-- To do --
Repeat precisely the span of lines below that opens with the line containing "- change: removed" and closes with the line containing "old: WhiteCheese", both included.

-- Available records --
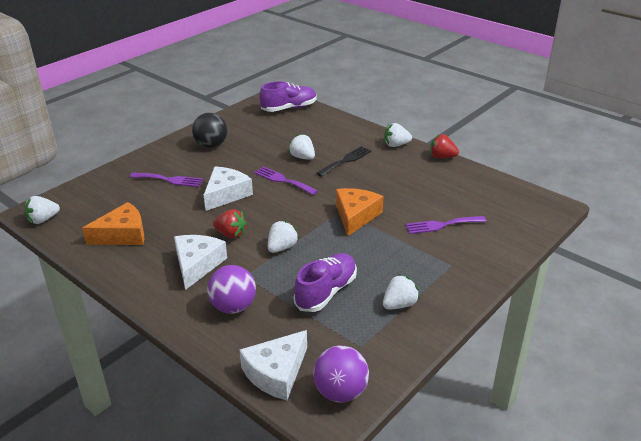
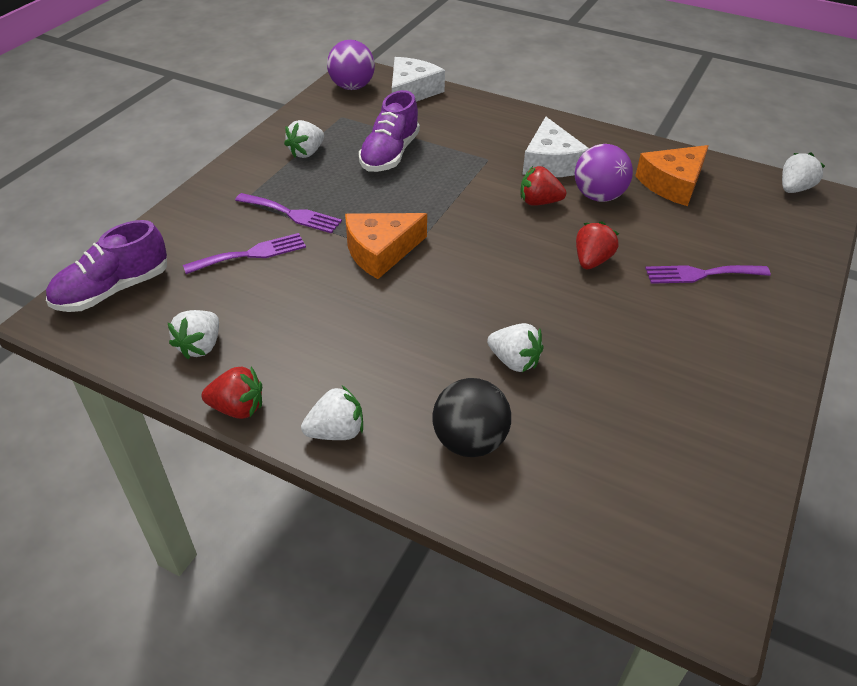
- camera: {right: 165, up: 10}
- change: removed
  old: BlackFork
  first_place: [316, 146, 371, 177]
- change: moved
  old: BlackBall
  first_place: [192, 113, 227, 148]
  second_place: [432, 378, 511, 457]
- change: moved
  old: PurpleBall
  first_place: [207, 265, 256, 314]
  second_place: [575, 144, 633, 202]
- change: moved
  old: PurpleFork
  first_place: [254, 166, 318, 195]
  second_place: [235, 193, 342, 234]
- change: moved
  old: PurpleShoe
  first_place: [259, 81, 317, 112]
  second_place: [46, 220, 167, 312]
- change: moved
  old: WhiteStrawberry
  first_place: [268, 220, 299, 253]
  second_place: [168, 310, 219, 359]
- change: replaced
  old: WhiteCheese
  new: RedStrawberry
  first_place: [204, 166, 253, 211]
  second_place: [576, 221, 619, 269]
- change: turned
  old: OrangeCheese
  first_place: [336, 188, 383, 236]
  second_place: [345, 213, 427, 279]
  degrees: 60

-- Completed task --
- change: removed
  old: BlackFork
  first_place: [316, 146, 371, 177]
- change: moved
  old: BlackBall
  first_place: [192, 113, 227, 148]
  second_place: [432, 378, 511, 457]
- change: moved
  old: PurpleBall
  first_place: [207, 265, 256, 314]
  second_place: [575, 144, 633, 202]
- change: moved
  old: PurpleFork
  first_place: [254, 166, 318, 195]
  second_place: [235, 193, 342, 234]
- change: moved
  old: PurpleShoe
  first_place: [259, 81, 317, 112]
  second_place: [46, 220, 167, 312]
- change: moved
  old: WhiteStrawberry
  first_place: [268, 220, 299, 253]
  second_place: [168, 310, 219, 359]
- change: replaced
  old: WhiteCheese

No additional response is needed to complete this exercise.